Object matching data:
▬▬▬▬▬▬
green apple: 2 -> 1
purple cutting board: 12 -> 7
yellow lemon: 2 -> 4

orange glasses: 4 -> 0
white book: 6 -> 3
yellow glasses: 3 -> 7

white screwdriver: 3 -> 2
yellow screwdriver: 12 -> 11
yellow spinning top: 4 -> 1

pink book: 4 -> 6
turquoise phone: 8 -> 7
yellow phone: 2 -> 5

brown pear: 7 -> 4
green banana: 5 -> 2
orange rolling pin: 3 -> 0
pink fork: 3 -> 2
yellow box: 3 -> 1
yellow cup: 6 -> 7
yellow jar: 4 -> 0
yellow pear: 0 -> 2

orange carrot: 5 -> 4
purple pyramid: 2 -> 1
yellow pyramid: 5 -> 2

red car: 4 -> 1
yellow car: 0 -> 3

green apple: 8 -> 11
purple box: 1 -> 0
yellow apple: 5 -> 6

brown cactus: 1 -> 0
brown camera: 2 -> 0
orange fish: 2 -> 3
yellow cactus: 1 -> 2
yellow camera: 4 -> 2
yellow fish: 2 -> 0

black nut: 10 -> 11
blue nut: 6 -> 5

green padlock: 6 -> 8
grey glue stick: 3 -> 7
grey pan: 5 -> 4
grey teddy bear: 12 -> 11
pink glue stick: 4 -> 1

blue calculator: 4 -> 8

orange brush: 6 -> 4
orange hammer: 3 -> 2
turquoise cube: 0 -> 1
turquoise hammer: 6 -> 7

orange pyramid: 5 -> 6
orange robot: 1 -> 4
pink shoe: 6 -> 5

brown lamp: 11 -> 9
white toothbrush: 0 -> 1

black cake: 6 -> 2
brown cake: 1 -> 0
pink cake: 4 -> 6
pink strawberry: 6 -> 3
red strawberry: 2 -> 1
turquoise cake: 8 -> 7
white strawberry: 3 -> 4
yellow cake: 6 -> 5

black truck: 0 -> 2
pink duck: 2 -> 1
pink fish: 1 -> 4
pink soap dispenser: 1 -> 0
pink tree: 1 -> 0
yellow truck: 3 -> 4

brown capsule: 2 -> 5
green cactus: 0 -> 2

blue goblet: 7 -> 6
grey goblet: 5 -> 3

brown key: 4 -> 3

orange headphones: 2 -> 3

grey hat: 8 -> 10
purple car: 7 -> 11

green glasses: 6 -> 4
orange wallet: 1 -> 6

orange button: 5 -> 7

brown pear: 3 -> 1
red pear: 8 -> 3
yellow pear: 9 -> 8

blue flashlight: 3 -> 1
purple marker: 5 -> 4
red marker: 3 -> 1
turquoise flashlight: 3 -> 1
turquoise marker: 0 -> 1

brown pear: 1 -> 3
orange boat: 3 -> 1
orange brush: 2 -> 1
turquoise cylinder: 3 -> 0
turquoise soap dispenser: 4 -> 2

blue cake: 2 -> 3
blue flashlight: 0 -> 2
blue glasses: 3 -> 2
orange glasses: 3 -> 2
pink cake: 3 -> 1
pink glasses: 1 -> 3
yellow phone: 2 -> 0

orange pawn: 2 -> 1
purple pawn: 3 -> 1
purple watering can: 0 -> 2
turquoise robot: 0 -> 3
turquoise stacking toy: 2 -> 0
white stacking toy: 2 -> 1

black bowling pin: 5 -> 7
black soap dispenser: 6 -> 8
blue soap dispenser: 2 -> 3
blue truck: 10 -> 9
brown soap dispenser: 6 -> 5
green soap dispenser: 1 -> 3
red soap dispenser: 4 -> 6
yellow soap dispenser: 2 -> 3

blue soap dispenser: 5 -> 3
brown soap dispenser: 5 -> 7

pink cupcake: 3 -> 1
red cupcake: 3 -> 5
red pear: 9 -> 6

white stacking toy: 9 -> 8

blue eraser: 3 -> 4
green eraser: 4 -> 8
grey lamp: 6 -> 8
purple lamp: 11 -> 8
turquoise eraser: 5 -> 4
▬▬▬▬▬▬
== YOUR GOAL ==
Write the entries out once more, exactly, without dropping a line.

== RESPONSE AREA ==
green apple: 2 -> 1
purple cutting board: 12 -> 7
yellow lemon: 2 -> 4

orange glasses: 4 -> 0
white book: 6 -> 3
yellow glasses: 3 -> 7

white screwdriver: 3 -> 2
yellow screwdriver: 12 -> 11
yellow spinning top: 4 -> 1

pink book: 4 -> 6
turquoise phone: 8 -> 7
yellow phone: 2 -> 5

brown pear: 7 -> 4
green banana: 5 -> 2
orange rolling pin: 3 -> 0
pink fork: 3 -> 2
yellow box: 3 -> 1
yellow cup: 6 -> 7
yellow jar: 4 -> 0
yellow pear: 0 -> 2

orange carrot: 5 -> 4
purple pyramid: 2 -> 1
yellow pyramid: 5 -> 2

red car: 4 -> 1
yellow car: 0 -> 3

green apple: 8 -> 11
purple box: 1 -> 0
yellow apple: 5 -> 6

brown cactus: 1 -> 0
brown camera: 2 -> 0
orange fish: 2 -> 3
yellow cactus: 1 -> 2
yellow camera: 4 -> 2
yellow fish: 2 -> 0

black nut: 10 -> 11
blue nut: 6 -> 5

green padlock: 6 -> 8
grey glue stick: 3 -> 7
grey pan: 5 -> 4
grey teddy bear: 12 -> 11
pink glue stick: 4 -> 1

blue calculator: 4 -> 8

orange brush: 6 -> 4
orange hammer: 3 -> 2
turquoise cube: 0 -> 1
turquoise hammer: 6 -> 7

orange pyramid: 5 -> 6
orange robot: 1 -> 4
pink shoe: 6 -> 5

brown lamp: 11 -> 9
white toothbrush: 0 -> 1

black cake: 6 -> 2
brown cake: 1 -> 0
pink cake: 4 -> 6
pink strawberry: 6 -> 3
red strawberry: 2 -> 1
turquoise cake: 8 -> 7
white strawberry: 3 -> 4
yellow cake: 6 -> 5

black truck: 0 -> 2
pink duck: 2 -> 1
pink fish: 1 -> 4
pink soap dispenser: 1 -> 0
pink tree: 1 -> 0
yellow truck: 3 -> 4

brown capsule: 2 -> 5
green cactus: 0 -> 2

blue goblet: 7 -> 6
grey goblet: 5 -> 3

brown key: 4 -> 3

orange headphones: 2 -> 3

grey hat: 8 -> 10
purple car: 7 -> 11

green glasses: 6 -> 4
orange wallet: 1 -> 6

orange button: 5 -> 7

brown pear: 3 -> 1
red pear: 8 -> 3
yellow pear: 9 -> 8

blue flashlight: 3 -> 1
purple marker: 5 -> 4
red marker: 3 -> 1
turquoise flashlight: 3 -> 1
turquoise marker: 0 -> 1

brown pear: 1 -> 3
orange boat: 3 -> 1
orange brush: 2 -> 1
turquoise cylinder: 3 -> 0
turquoise soap dispenser: 4 -> 2

blue cake: 2 -> 3
blue flashlight: 0 -> 2
blue glasses: 3 -> 2
orange glasses: 3 -> 2
pink cake: 3 -> 1
pink glasses: 1 -> 3
yellow phone: 2 -> 0

orange pawn: 2 -> 1
purple pawn: 3 -> 1
purple watering can: 0 -> 2
turquoise robot: 0 -> 3
turquoise stacking toy: 2 -> 0
white stacking toy: 2 -> 1

black bowling pin: 5 -> 7
black soap dispenser: 6 -> 8
blue soap dispenser: 2 -> 3
blue truck: 10 -> 9
brown soap dispenser: 6 -> 5
green soap dispenser: 1 -> 3
red soap dispenser: 4 -> 6
yellow soap dispenser: 2 -> 3

blue soap dispenser: 5 -> 3
brown soap dispenser: 5 -> 7

pink cupcake: 3 -> 1
red cupcake: 3 -> 5
red pear: 9 -> 6

white stacking toy: 9 -> 8

blue eraser: 3 -> 4
green eraser: 4 -> 8
grey lamp: 6 -> 8
purple lamp: 11 -> 8
turquoise eraser: 5 -> 4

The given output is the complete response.